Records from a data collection
--------------------------------------------------

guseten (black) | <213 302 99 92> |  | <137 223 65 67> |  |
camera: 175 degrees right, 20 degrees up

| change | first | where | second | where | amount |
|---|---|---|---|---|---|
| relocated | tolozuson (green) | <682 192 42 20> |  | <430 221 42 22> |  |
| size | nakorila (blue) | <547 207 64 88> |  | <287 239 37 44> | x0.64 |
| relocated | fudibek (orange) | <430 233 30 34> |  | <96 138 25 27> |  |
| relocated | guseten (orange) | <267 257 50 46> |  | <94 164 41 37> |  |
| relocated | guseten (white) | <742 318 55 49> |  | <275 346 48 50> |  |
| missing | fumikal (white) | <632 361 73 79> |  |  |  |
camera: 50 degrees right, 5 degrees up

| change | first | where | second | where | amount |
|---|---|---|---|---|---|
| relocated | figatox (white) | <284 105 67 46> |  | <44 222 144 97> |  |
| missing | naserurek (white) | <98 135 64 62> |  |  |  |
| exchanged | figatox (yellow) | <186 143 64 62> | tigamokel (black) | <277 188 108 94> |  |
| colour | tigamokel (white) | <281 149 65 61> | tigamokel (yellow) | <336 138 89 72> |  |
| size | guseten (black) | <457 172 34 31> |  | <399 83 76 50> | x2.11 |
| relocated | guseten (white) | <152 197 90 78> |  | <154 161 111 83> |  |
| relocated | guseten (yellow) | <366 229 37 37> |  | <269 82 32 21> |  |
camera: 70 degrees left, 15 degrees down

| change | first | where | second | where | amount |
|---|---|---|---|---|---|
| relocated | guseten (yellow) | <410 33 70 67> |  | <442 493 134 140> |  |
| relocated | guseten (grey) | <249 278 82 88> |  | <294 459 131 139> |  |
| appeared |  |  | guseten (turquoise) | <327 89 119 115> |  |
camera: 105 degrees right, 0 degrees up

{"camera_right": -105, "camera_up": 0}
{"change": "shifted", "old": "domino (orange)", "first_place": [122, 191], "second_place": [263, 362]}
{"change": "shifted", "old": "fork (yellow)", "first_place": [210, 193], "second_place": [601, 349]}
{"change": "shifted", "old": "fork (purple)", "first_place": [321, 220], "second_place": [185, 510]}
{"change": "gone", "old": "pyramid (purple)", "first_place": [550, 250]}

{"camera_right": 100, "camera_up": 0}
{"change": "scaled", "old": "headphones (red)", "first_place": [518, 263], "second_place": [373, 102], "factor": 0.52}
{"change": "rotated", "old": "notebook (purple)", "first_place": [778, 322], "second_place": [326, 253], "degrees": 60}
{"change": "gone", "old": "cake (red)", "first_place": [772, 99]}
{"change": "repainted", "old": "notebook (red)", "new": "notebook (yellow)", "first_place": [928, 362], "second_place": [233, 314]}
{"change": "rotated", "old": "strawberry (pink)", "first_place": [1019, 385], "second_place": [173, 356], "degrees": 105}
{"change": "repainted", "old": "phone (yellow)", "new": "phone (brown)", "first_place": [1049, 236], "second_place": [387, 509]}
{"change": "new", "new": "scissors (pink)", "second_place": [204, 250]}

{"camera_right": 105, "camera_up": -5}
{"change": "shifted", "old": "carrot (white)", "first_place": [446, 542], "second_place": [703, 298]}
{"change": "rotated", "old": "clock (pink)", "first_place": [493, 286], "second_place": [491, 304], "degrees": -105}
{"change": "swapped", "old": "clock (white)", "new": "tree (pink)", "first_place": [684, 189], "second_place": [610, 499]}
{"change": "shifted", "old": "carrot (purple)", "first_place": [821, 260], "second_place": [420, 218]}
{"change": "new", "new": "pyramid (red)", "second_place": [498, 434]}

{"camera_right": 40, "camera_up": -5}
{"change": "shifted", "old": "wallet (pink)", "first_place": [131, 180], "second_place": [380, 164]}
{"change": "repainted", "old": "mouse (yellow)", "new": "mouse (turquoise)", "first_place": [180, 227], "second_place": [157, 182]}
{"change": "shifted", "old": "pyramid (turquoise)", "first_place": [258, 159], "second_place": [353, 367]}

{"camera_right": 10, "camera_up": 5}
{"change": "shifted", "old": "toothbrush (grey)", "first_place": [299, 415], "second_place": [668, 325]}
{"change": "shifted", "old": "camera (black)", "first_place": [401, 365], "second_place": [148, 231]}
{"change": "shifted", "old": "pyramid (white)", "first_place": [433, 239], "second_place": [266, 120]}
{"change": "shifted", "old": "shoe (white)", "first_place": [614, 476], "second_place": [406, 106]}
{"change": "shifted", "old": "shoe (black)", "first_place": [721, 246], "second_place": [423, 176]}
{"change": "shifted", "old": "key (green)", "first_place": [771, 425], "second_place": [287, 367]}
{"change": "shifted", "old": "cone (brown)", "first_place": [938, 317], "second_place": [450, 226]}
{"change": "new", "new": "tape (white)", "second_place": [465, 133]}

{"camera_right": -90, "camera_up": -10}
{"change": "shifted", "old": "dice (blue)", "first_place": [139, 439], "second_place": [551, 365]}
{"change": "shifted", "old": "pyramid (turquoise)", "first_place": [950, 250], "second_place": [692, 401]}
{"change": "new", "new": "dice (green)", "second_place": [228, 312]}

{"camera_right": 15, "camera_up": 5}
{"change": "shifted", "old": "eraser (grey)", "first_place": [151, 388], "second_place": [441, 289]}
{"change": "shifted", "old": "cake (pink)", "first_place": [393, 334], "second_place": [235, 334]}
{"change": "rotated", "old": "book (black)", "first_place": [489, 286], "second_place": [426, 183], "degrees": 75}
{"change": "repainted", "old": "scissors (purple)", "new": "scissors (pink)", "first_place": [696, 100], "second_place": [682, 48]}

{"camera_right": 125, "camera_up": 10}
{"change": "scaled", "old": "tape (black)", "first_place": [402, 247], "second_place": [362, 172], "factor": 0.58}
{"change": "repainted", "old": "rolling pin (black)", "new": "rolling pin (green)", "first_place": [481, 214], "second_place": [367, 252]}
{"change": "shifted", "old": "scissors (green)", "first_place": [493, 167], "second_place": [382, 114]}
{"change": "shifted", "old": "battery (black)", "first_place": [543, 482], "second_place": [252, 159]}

--------------------------------------------------

## What the task requires
Restate each of the records exactly, leaving nothing out.

## Answer to this problem
guseten (black) | <213 302 99 92> |  | <137 223 65 67> |  |
camera: 175 degrees right, 20 degrees up

| change | first | where | second | where | amount |
|---|---|---|---|---|---|
| relocated | tolozuson (green) | <682 192 42 20> |  | <430 221 42 22> |  |
| size | nakorila (blue) | <547 207 64 88> |  | <287 239 37 44> | x0.64 |
| relocated | fudibek (orange) | <430 233 30 34> |  | <96 138 25 27> |  |
| relocated | guseten (orange) | <267 257 50 46> |  | <94 164 41 37> |  |
| relocated | guseten (white) | <742 318 55 49> |  | <275 346 48 50> |  |
| missing | fumikal (white) | <632 361 73 79> |  |  |  |
camera: 50 degrees right, 5 degrees up

| change | first | where | second | where | amount |
|---|---|---|---|---|---|
| relocated | figatox (white) | <284 105 67 46> |  | <44 222 144 97> |  |
| missing | naserurek (white) | <98 135 64 62> |  |  |  |
| exchanged | figatox (yellow) | <186 143 64 62> | tigamokel (black) | <277 188 108 94> |  |
| colour | tigamokel (white) | <281 149 65 61> | tigamokel (yellow) | <336 138 89 72> |  |
| size | guseten (black) | <457 172 34 31> |  | <399 83 76 50> | x2.11 |
| relocated | guseten (white) | <152 197 90 78> |  | <154 161 111 83> |  |
| relocated | guseten (yellow) | <366 229 37 37> |  | <269 82 32 21> |  |
camera: 70 degrees left, 15 degrees down

| change | first | where | second | where | amount |
|---|---|---|---|---|---|
| relocated | guseten (yellow) | <410 33 70 67> |  | <442 493 134 140> |  |
| relocated | guseten (grey) | <249 278 82 88> |  | <294 459 131 139> |  |
| appeared |  |  | guseten (turquoise) | <327 89 119 115> |  |
camera: 105 degrees right, 0 degrees up

{"camera_right": -105, "camera_up": 0}
{"change": "shifted", "old": "domino (orange)", "first_place": [122, 191], "second_place": [263, 362]}
{"change": "shifted", "old": "fork (yellow)", "first_place": [210, 193], "second_place": [601, 349]}
{"change": "shifted", "old": "fork (purple)", "first_place": [321, 220], "second_place": [185, 510]}
{"change": "gone", "old": "pyramid (purple)", "first_place": [550, 250]}

{"camera_right": 100, "camera_up": 0}
{"change": "scaled", "old": "headphones (red)", "first_place": [518, 263], "second_place": [373, 102], "factor": 0.52}
{"change": "rotated", "old": "notebook (purple)", "first_place": [778, 322], "second_place": [326, 253], "degrees": 60}
{"change": "gone", "old": "cake (red)", "first_place": [772, 99]}
{"change": "repainted", "old": "notebook (red)", "new": "notebook (yellow)", "first_place": [928, 362], "second_place": [233, 314]}
{"change": "rotated", "old": "strawberry (pink)", "first_place": [1019, 385], "second_place": [173, 356], "degrees": 105}
{"change": "repainted", "old": "phone (yellow)", "new": "phone (brown)", "first_place": [1049, 236], "second_place": [387, 509]}
{"change": "new", "new": "scissors (pink)", "second_place": [204, 250]}

{"camera_right": 105, "camera_up": -5}
{"change": "shifted", "old": "carrot (white)", "first_place": [446, 542], "second_place": [703, 298]}
{"change": "rotated", "old": "clock (pink)", "first_place": [493, 286], "second_place": [491, 304], "degrees": -105}
{"change": "swapped", "old": "clock (white)", "new": "tree (pink)", "first_place": [684, 189], "second_place": [610, 499]}
{"change": "shifted", "old": "carrot (purple)", "first_place": [821, 260], "second_place": [420, 218]}
{"change": "new", "new": "pyramid (red)", "second_place": [498, 434]}

{"camera_right": 40, "camera_up": -5}
{"change": "shifted", "old": "wallet (pink)", "first_place": [131, 180], "second_place": [380, 164]}
{"change": "repainted", "old": "mouse (yellow)", "new": "mouse (turquoise)", "first_place": [180, 227], "second_place": [157, 182]}
{"change": "shifted", "old": "pyramid (turquoise)", "first_place": [258, 159], "second_place": [353, 367]}

{"camera_right": 10, "camera_up": 5}
{"change": "shifted", "old": "toothbrush (grey)", "first_place": [299, 415], "second_place": [668, 325]}
{"change": "shifted", "old": "camera (black)", "first_place": [401, 365], "second_place": [148, 231]}
{"change": "shifted", "old": "pyramid (white)", "first_place": [433, 239], "second_place": [266, 120]}
{"change": "shifted", "old": "shoe (white)", "first_place": [614, 476], "second_place": [406, 106]}
{"change": "shifted", "old": "shoe (black)", "first_place": [721, 246], "second_place": [423, 176]}
{"change": "shifted", "old": "key (green)", "first_place": [771, 425], "second_place": [287, 367]}
{"change": "shifted", "old": "cone (brown)", "first_place": [938, 317], "second_place": [450, 226]}
{"change": "new", "new": "tape (white)", "second_place": [465, 133]}

{"camera_right": -90, "camera_up": -10}
{"change": "shifted", "old": "dice (blue)", "first_place": [139, 439], "second_place": [551, 365]}
{"change": "shifted", "old": "pyramid (turquoise)", "first_place": [950, 250], "second_place": [692, 401]}
{"change": "new", "new": "dice (green)", "second_place": [228, 312]}

{"camera_right": 15, "camera_up": 5}
{"change": "shifted", "old": "eraser (grey)", "first_place": [151, 388], "second_place": [441, 289]}
{"change": "shifted", "old": "cake (pink)", "first_place": [393, 334], "second_place": [235, 334]}
{"change": "rotated", "old": "book (black)", "first_place": [489, 286], "second_place": [426, 183], "degrees": 75}
{"change": "repainted", "old": "scissors (purple)", "new": "scissors (pink)", "first_place": [696, 100], "second_place": [682, 48]}

{"camera_right": 125, "camera_up": 10}
{"change": "scaled", "old": "tape (black)", "first_place": [402, 247], "second_place": [362, 172], "factor": 0.58}
{"change": "repainted", "old": "rolling pin (black)", "new": "rolling pin (green)", "first_place": [481, 214], "second_place": [367, 252]}
{"change": "shifted", "old": "scissors (green)", "first_place": [493, 167], "second_place": [382, 114]}
{"change": "shifted", "old": "battery (black)", "first_place": [543, 482], "second_place": [252, 159]}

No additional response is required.